--- START ---

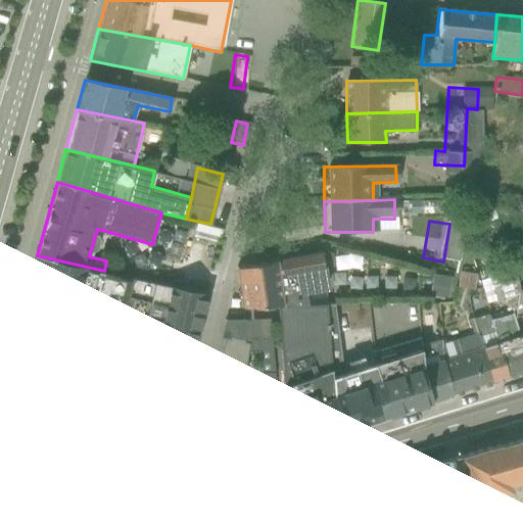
[(321,252),(236,267),(241,305),(279,306),(326,304),(323,290),(329,290),(321,252)]
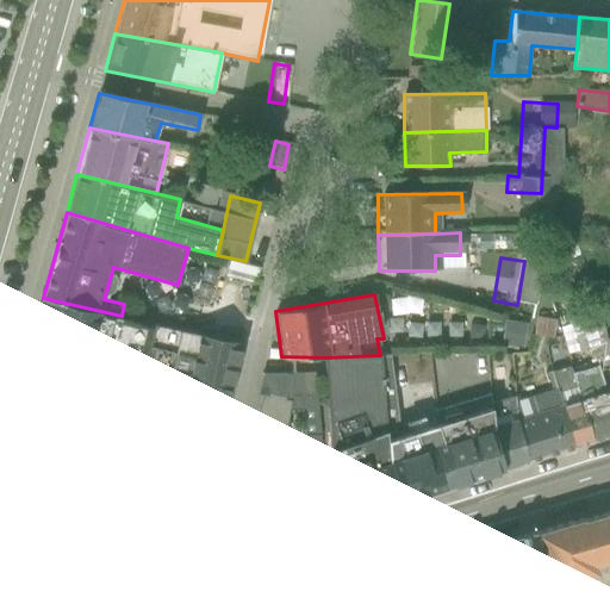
[(83,371),(95,374),(160,392),(198,403),(224,410),(238,343),(122,316),(43,298),(24,360),(78,375),(83,371)]
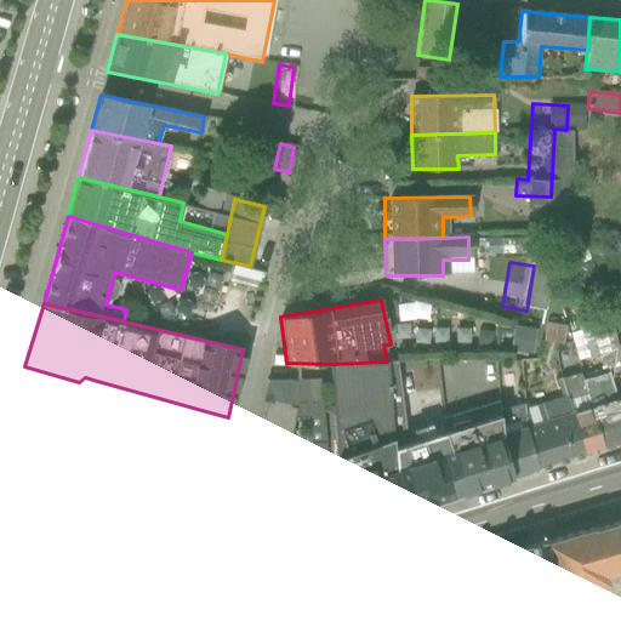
[(494,329),(493,352),(513,353),(514,330),(494,329)]
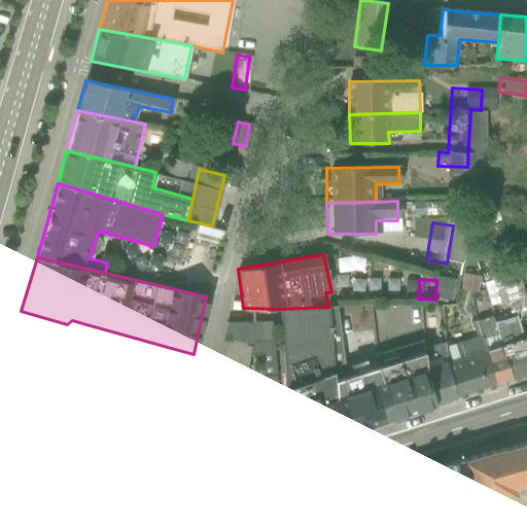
[(512,381),(526,376),(526,338),(518,341),(513,323),(504,325),(492,283),(484,285),(492,315),(512,381)]
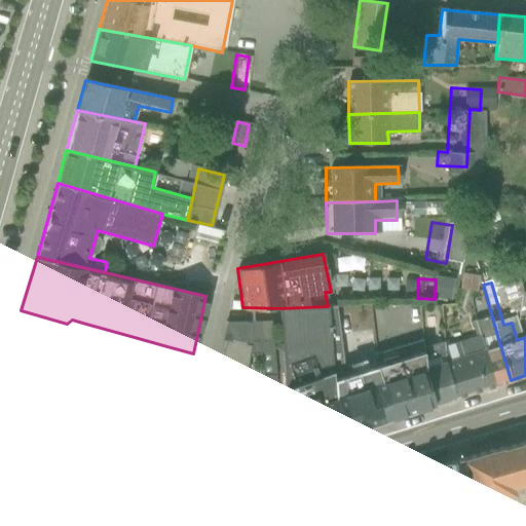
[(300,449),(345,431),(335,397),(333,369),(342,369),(342,366),(336,306),(328,306),(280,308),(287,401),(300,449)]
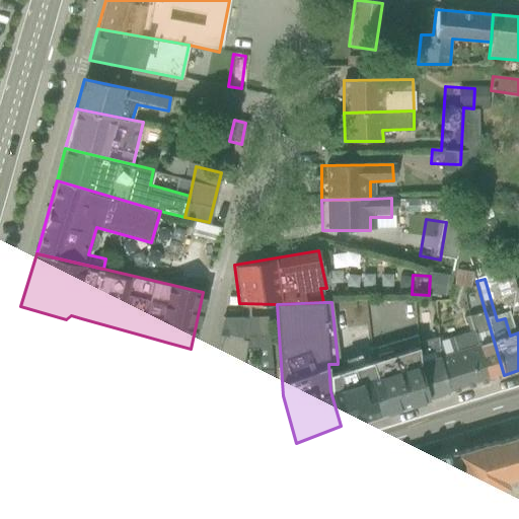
[(10,340),(70,356),(81,318),(71,315),(66,319),(20,306),(10,340)]
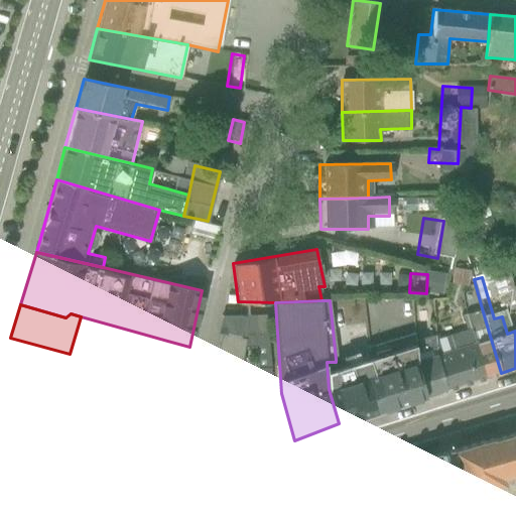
[(501,373),(482,308),(462,315),(466,330),(483,379),(501,373)]
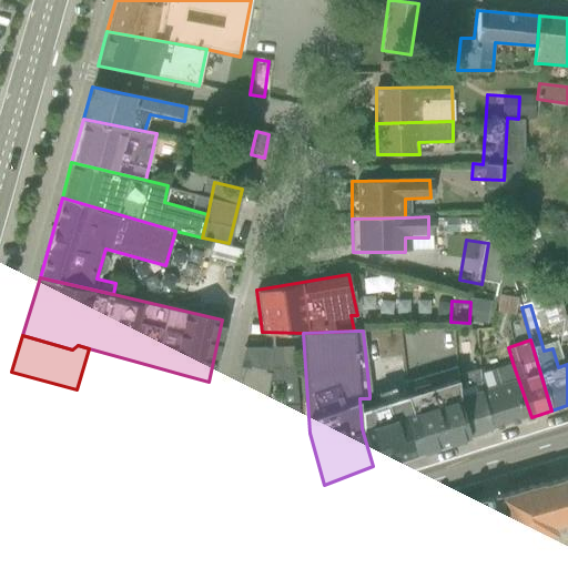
[(251,426),(261,428),(261,424),(270,382),(272,369),(271,348),(244,347),(240,366),(243,367),(231,423),(251,426)]
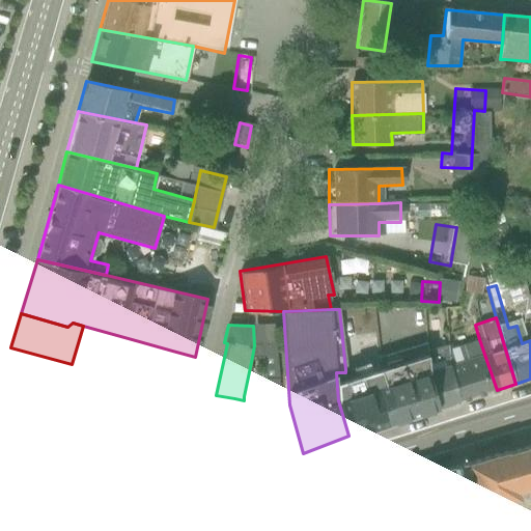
[(277,463),(303,453),(289,404),(278,404),(277,379),(274,325),(253,326),(254,345),(252,357),(262,357),(264,379),(263,397),(262,422),(277,463)]
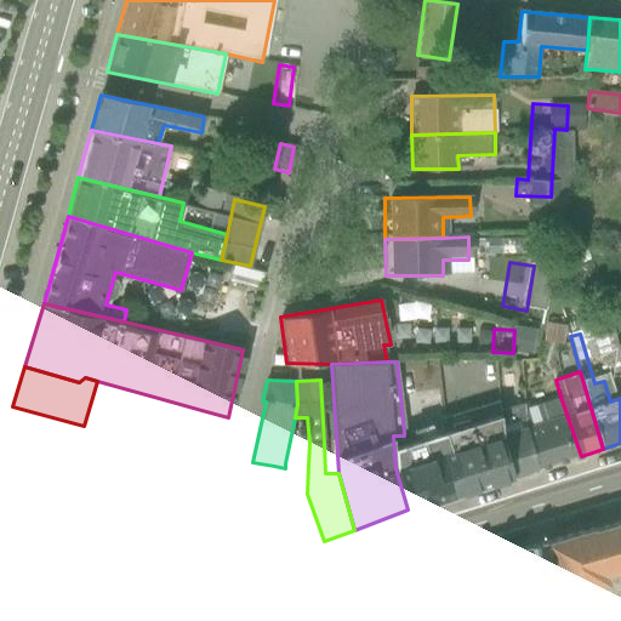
[(144,443),(216,465),(228,417),(201,410),(192,444),(153,432),(163,399),(97,381),(84,426),(144,443)]
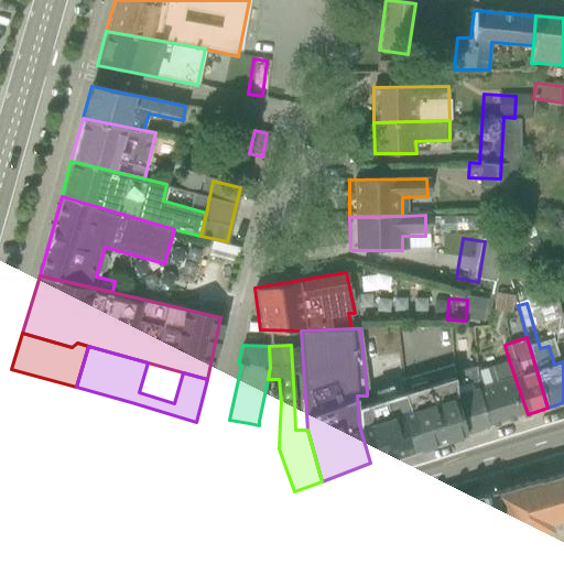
[(487,426),(528,414),(509,360),(474,371),(487,426)]
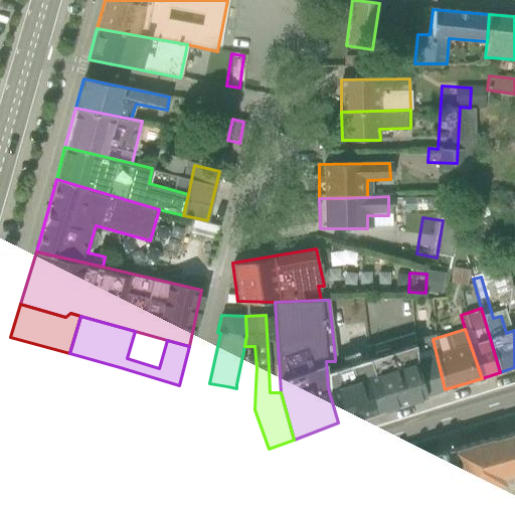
[(397,404),(423,395),(413,363),(412,341),(412,332),(380,342),(397,404)]
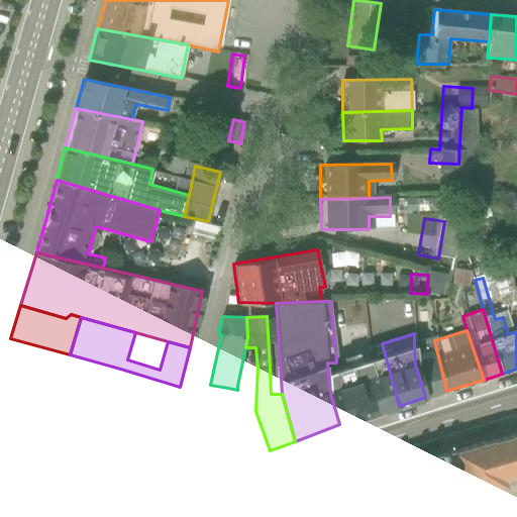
[(446,391),(434,340),(435,335),(414,342),(415,365),(425,397),(446,391)]
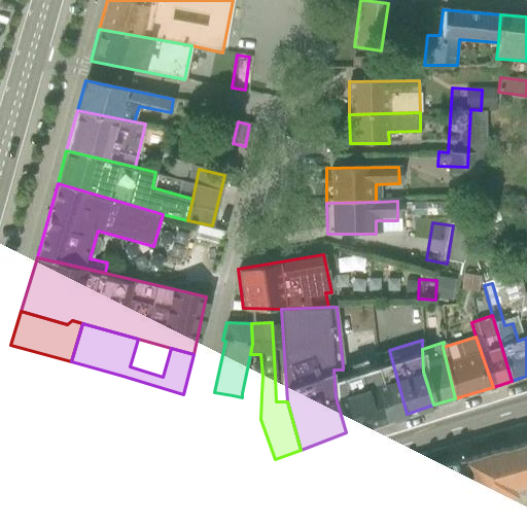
[(0,377),(113,407),(123,376),(71,361),(10,345),(0,377)]
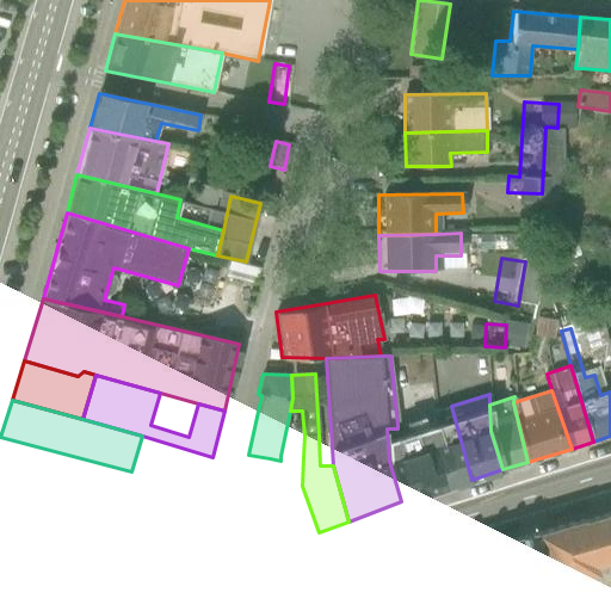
[(471,480),(451,406),(434,411),(434,413),(436,425),(440,443),(433,445),(445,487),(471,480)]
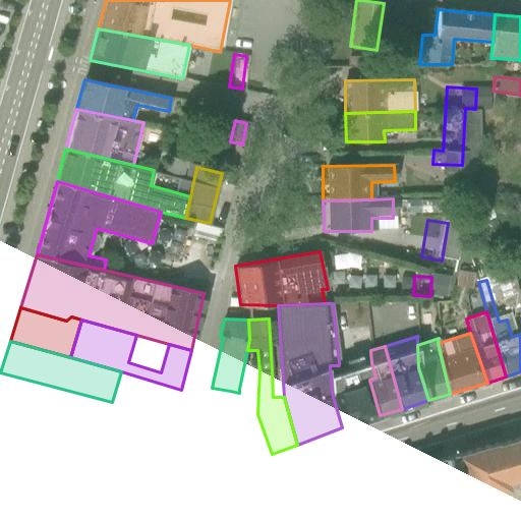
[(342,427),(380,415),(369,380),(375,378),(371,362),(370,352),(339,362),(339,365),(330,365),(332,393),(342,427)]
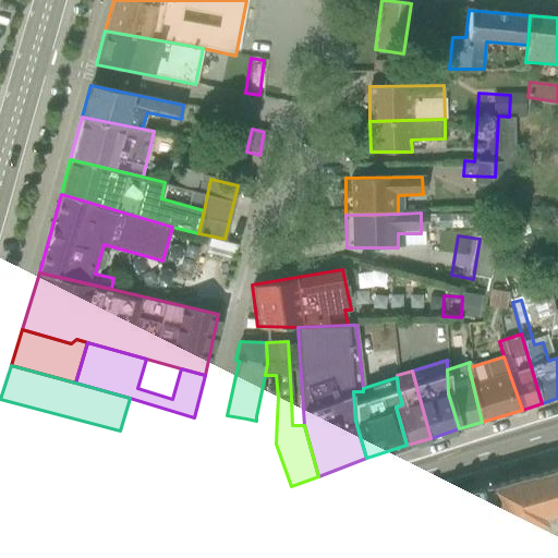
[(0,399),(0,400),(0,443),(57,455),(99,463),(104,452),(120,456),(183,463),(189,441),(120,431),(0,399)]
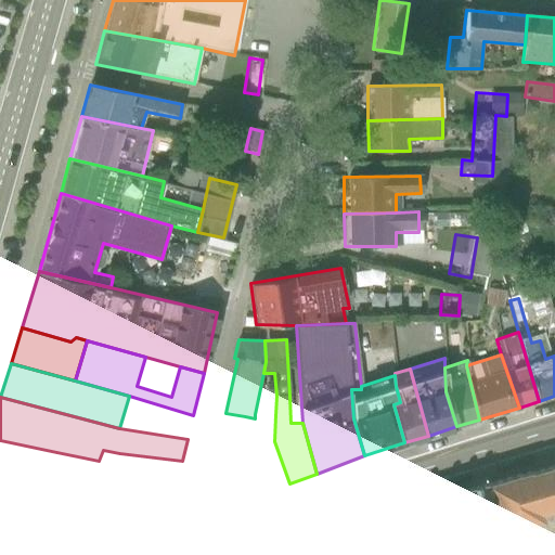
[(274,441),(275,415),(255,414),(255,418),(253,435),(259,462),(270,492),(289,483),(274,441)]
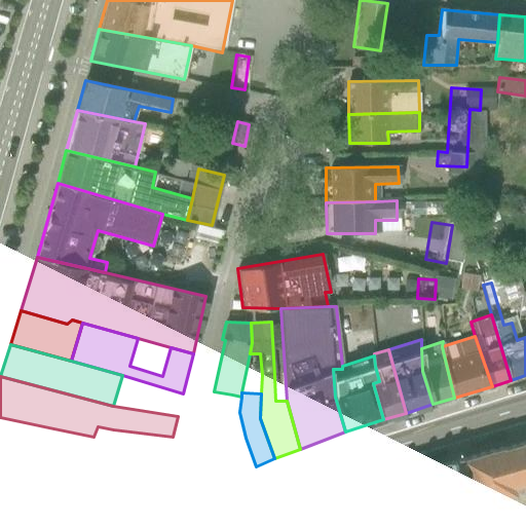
[(209,486),(256,466),(246,438),(239,412),(241,397),(232,395),(230,401),(204,412),(194,457),(202,483),(209,486)]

--- END ---

Only the lines from the beginning of the records up to and including the line with "[(0,377),(113,407),(123,376),(71,361),(10,345),(0,377)]" should appear, exactly as they are, and no pictures.

[(321,252),(236,267),(241,305),(279,306),(326,304),(323,290),(329,290),(321,252)]
[(83,371),(95,374),(160,392),(198,403),(224,410),(238,343),(122,316),(43,298),(24,360),(78,375),(83,371)]
[(494,329),(493,352),(513,353),(514,330),(494,329)]
[(512,381),(526,376),(526,338),(518,341),(513,323),(504,325),(492,283),(484,285),(492,315),(512,381)]
[(300,449),(345,431),(335,397),(333,369),(342,369),(342,366),(336,306),(328,306),(280,308),(287,401),(300,449)]
[(10,340),(70,356),(81,318),(71,315),(66,319),(20,306),(10,340)]
[(501,373),(482,308),(462,315),(466,330),(483,379),(501,373)]
[(251,426),(261,428),(261,424),(270,382),(272,369),(271,348),(244,347),(240,366),(243,367),(231,423),(251,426)]
[(277,463),(303,453),(289,404),(278,404),(277,379),(274,325),(253,326),(254,345),(252,357),(262,357),(264,379),(263,397),(262,422),(277,463)]
[(144,443),(216,465),(228,417),(201,410),(192,444),(153,432),(163,399),(97,381),(84,426),(144,443)]
[(487,426),(528,414),(509,360),(474,371),(487,426)]
[(397,404),(423,395),(413,363),(412,341),(412,332),(380,342),(397,404)]
[(446,391),(434,340),(435,335),(414,342),(415,365),(425,397),(446,391)]
[(0,377),(113,407),(123,376),(71,361),(10,345),(0,377)]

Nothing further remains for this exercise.